How to complete this task | Retype every entry below without pictures.

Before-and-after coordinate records
BEGIN

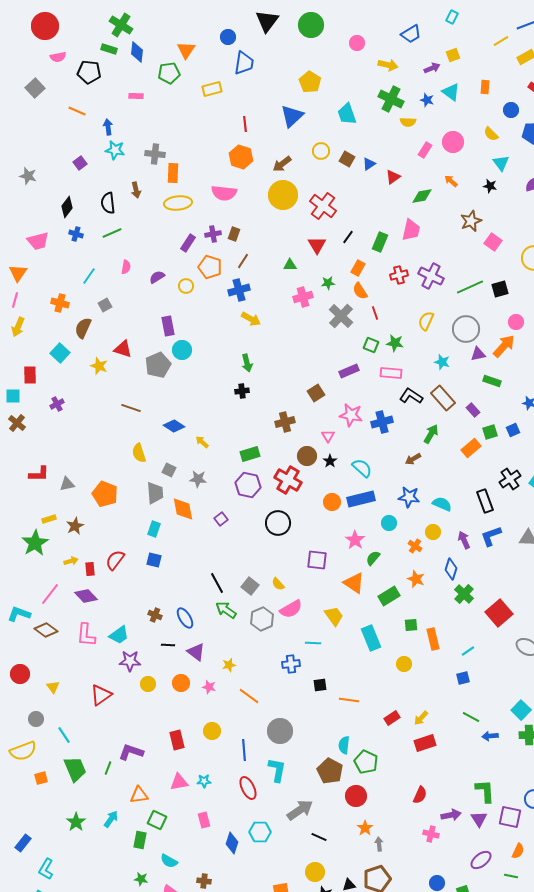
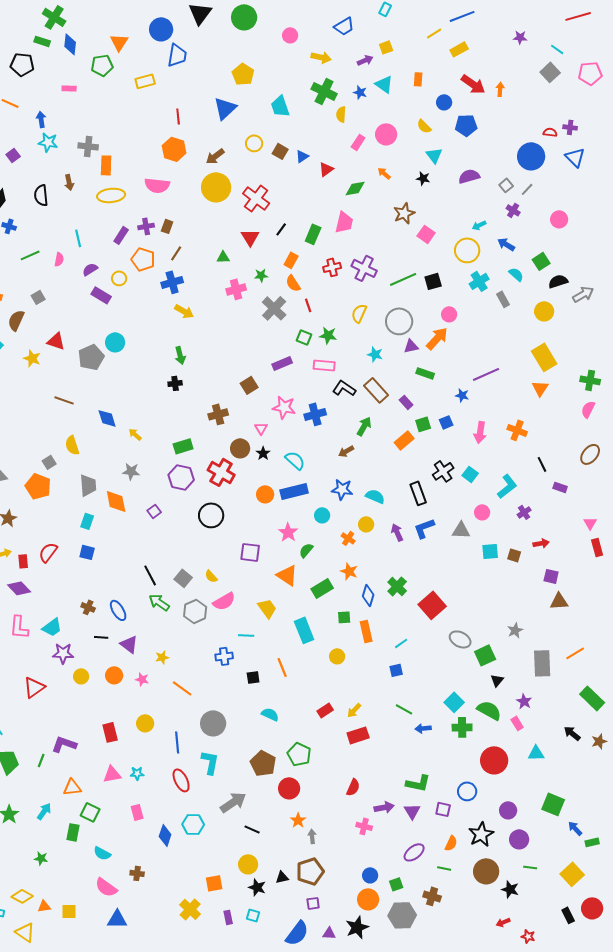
blue circle: (228, 37) -> (161, 29), size x1.5
yellow semicircle: (408, 122) -> (341, 114), turned 91
green line: (112, 233) -> (30, 255), moved
cyan line: (89, 276) -> (78, 238), moved, turned -48
purple rectangle: (168, 326) -> (101, 295), moved, turned -48
blue diamond: (174, 426) -> (107, 418), turned 40
gray square: (169, 470) -> (49, 462), moved, turned 32
blue diamond: (451, 569) -> (368, 595), moved
orange line: (349, 700) -> (282, 667), moved, turned 60
cyan semicircle: (344, 745) -> (270, 714), moved, turned 108
green L-shape: (485, 791) -> (418, 783), turned 105
purple square: (510, 817) -> (443, 809), size x0.7
green star: (141, 879) -> (41, 858), moved

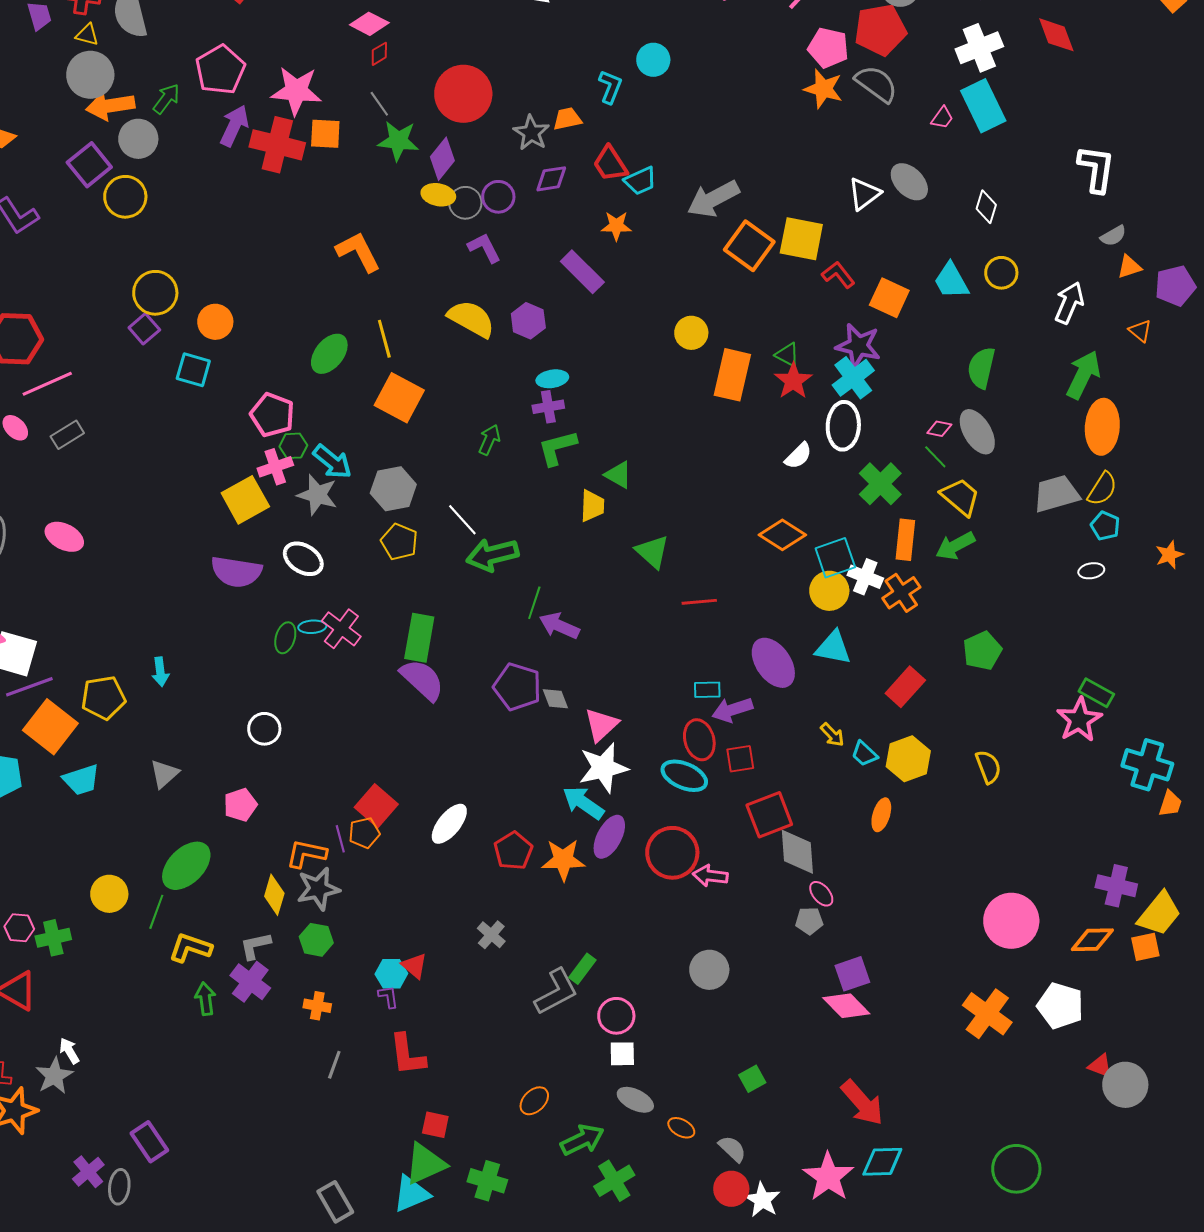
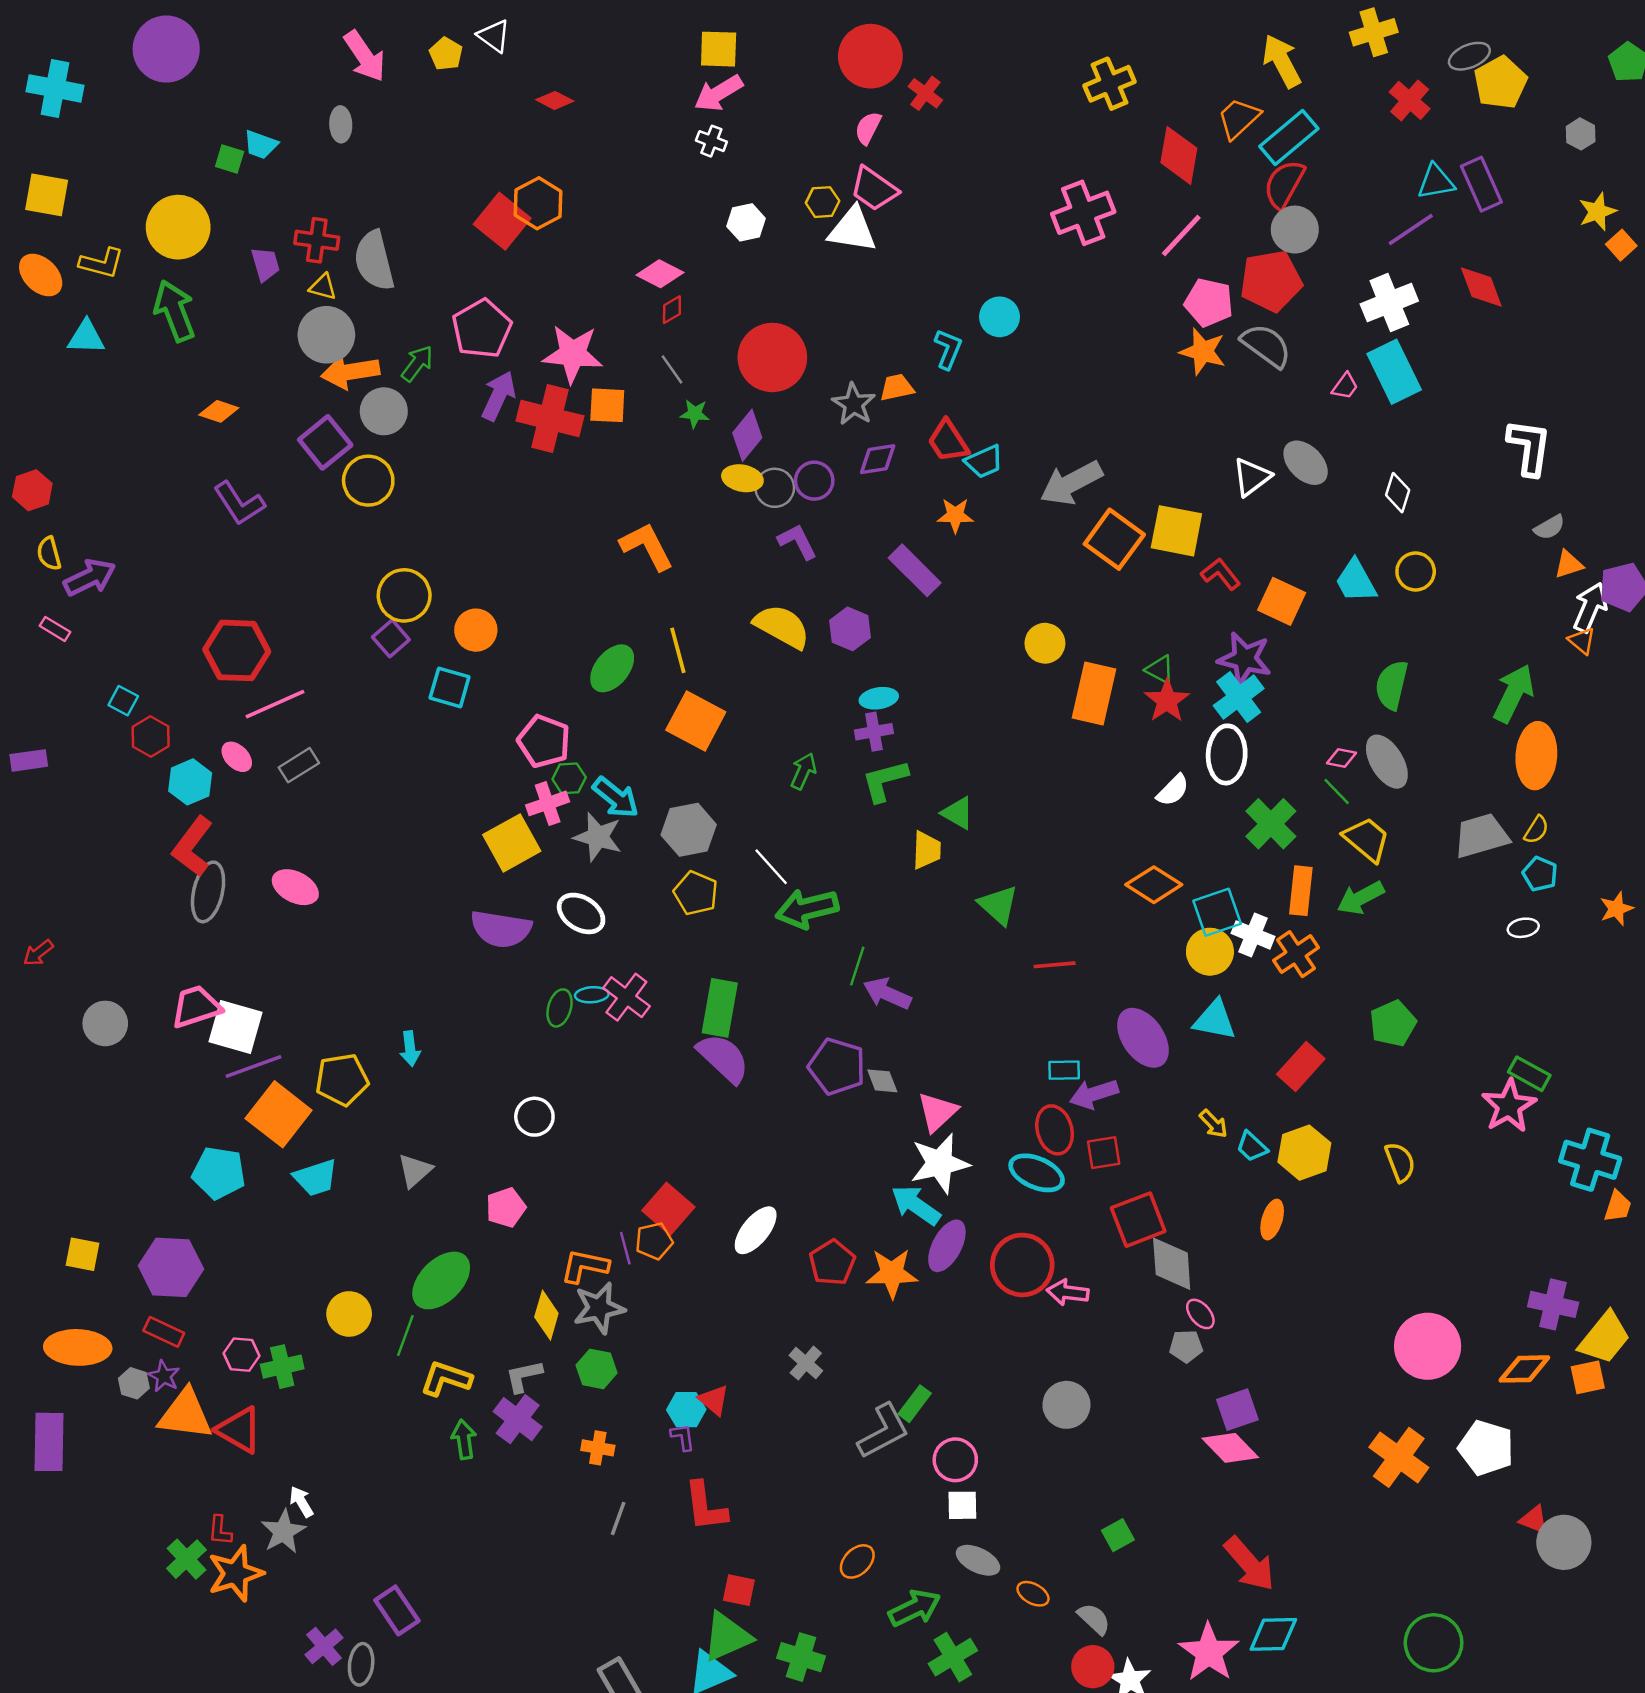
green star: (398, 141) -> (695, 414), size x0.6
white arrow: (1069, 303) -> (1590, 607), moved
yellow semicircle: (1102, 489) -> (1536, 830), size x0.7

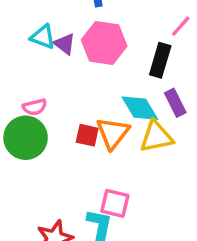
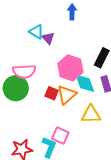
pink hexagon: (104, 43) -> (70, 68), moved
pink semicircle: (35, 107) -> (24, 71), size x1.6
yellow triangle: (156, 137) -> (91, 114), moved

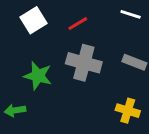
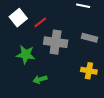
red line: (78, 24) -> (40, 22), moved
green arrow: (15, 110) -> (40, 79), moved

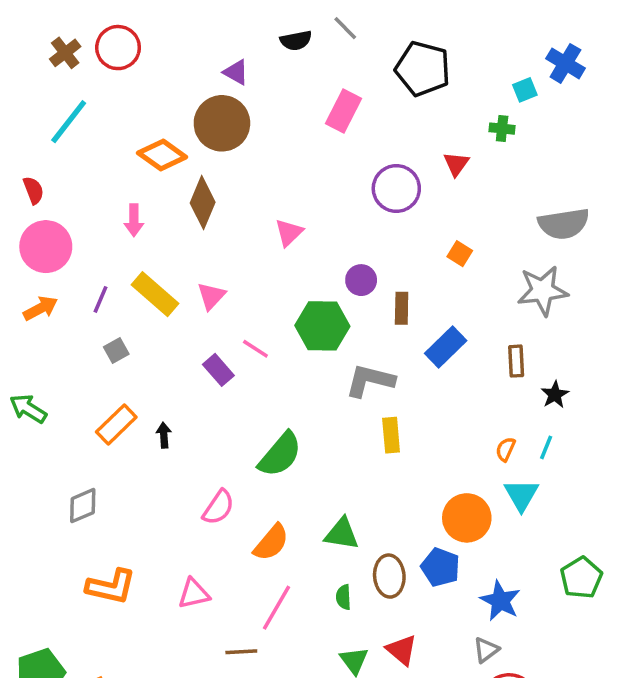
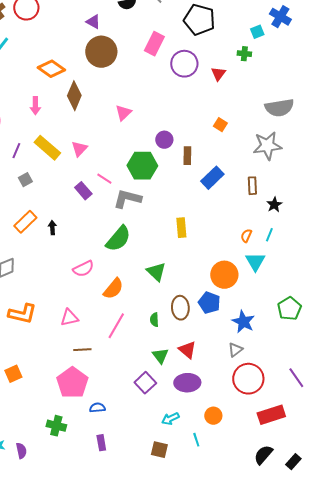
brown circle: (222, 123) -> (101, 52), moved
purple circle: (396, 188) -> (184, 64), moved
gray L-shape: (370, 380) -> (127, 199), moved
pink semicircle: (218, 507) -> (83, 269), turned 30
green triangle: (342, 534) -> (156, 272), moved, turned 35
brown line: (241, 652) -> (82, 350), moved

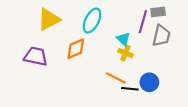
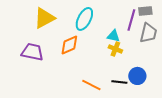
cyan triangle: (123, 39) -> (113, 36), turned -32
orange line: (116, 78) -> (91, 85), moved

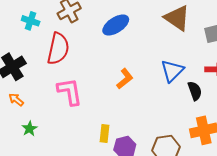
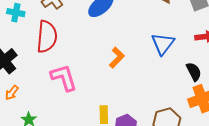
black semicircle: (195, 91) -> (194, 72), moved
orange arrow: (16, 100) -> (12, 93), turned -84

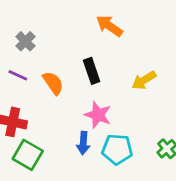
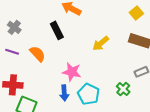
black rectangle: (92, 71) -> (57, 30), moved
cyan pentagon: (117, 149) -> (89, 94), turned 30

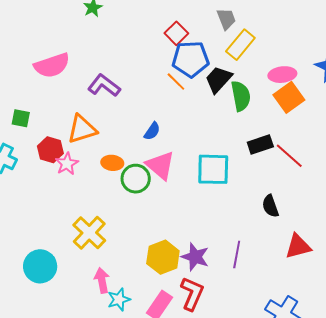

END

Output for this exercise |
blue circle: (228, 37) -> (161, 29), size x1.5
yellow semicircle: (408, 122) -> (341, 114), turned 91
green line: (112, 233) -> (30, 255), moved
cyan line: (89, 276) -> (78, 238), moved, turned -48
purple rectangle: (168, 326) -> (101, 295), moved, turned -48
blue diamond: (174, 426) -> (107, 418), turned 40
gray square: (169, 470) -> (49, 462), moved, turned 32
blue diamond: (451, 569) -> (368, 595), moved
orange line: (349, 700) -> (282, 667), moved, turned 60
cyan semicircle: (344, 745) -> (270, 714), moved, turned 108
green L-shape: (485, 791) -> (418, 783), turned 105
purple square: (510, 817) -> (443, 809), size x0.7
green star: (141, 879) -> (41, 858), moved

green star: (398, 141) -> (695, 414), size x0.6
white arrow: (1069, 303) -> (1590, 607), moved
yellow semicircle: (1102, 489) -> (1536, 830), size x0.7

pink hexagon: (104, 43) -> (70, 68), moved
pink semicircle: (35, 107) -> (24, 71), size x1.6
yellow triangle: (156, 137) -> (91, 114), moved

red line: (78, 24) -> (40, 22), moved
green arrow: (15, 110) -> (40, 79), moved

brown circle: (222, 123) -> (101, 52), moved
purple circle: (396, 188) -> (184, 64), moved
gray L-shape: (370, 380) -> (127, 199), moved
pink semicircle: (218, 507) -> (83, 269), turned 30
green triangle: (342, 534) -> (156, 272), moved, turned 35
brown line: (241, 652) -> (82, 350), moved

cyan triangle: (123, 39) -> (113, 36), turned -32
orange line: (116, 78) -> (91, 85), moved

black semicircle: (195, 91) -> (194, 72), moved
orange arrow: (16, 100) -> (12, 93), turned -84

black rectangle: (92, 71) -> (57, 30), moved
cyan pentagon: (117, 149) -> (89, 94), turned 30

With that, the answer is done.